Records supplied
--------------------

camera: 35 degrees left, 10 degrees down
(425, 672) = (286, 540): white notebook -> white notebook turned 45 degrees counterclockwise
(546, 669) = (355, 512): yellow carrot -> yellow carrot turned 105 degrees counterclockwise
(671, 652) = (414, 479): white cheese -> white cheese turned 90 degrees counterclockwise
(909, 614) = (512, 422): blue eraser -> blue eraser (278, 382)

--------------------

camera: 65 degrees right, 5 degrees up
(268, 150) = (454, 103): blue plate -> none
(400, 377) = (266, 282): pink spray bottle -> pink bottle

--------------------

Task to complete
Output the lines above between the one holding "(546, 669) = (355, 512): yellow" and the one holding "(909, 614) = (512, 422): blue", inclusive, with nothing before or after them.

Response area
(546, 669) = (355, 512): yellow carrot -> yellow carrot turned 105 degrees counterclockwise
(671, 652) = (414, 479): white cheese -> white cheese turned 90 degrees counterclockwise
(909, 614) = (512, 422): blue eraser -> blue eraser (278, 382)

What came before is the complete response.